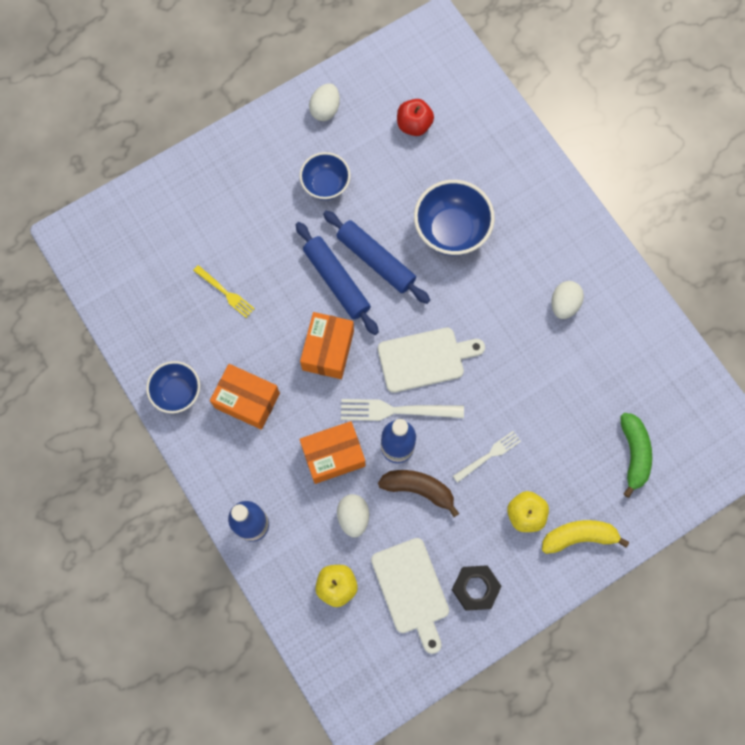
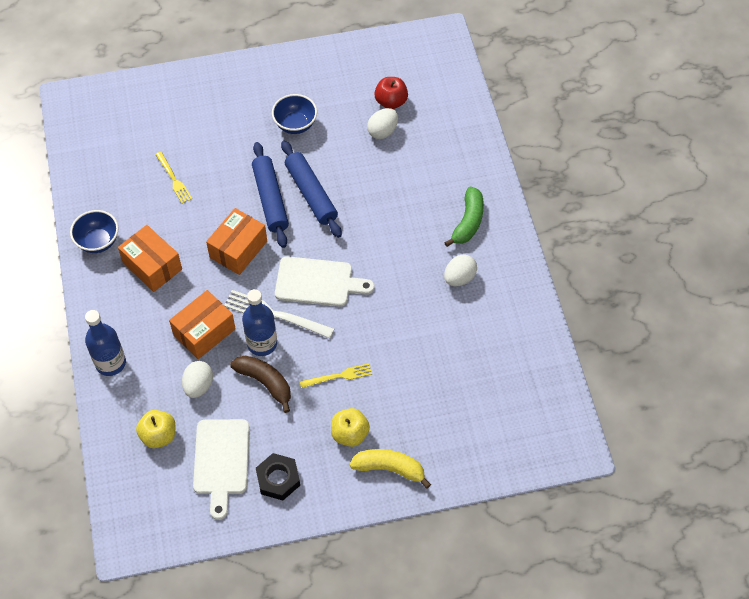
camera: 20 degrees right, 15 degrees down
orange box [300,421,365,484] -> orange box turned 45 degrees counterclockwise [169,290,236,359]
white egg [309,84,340,121] -> white egg moved to [367,108,398,139]
blue bowl [414,180,495,256] -> none
white fork [453,431,521,483] -> yellow fork [300,363,372,388]
green banana [620,413,652,498] -> green banana moved to [444,187,484,247]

···

REQUEST
In the records above, how many lines hold the string "degrees"? Give the number only.

COMPLETED TASK
2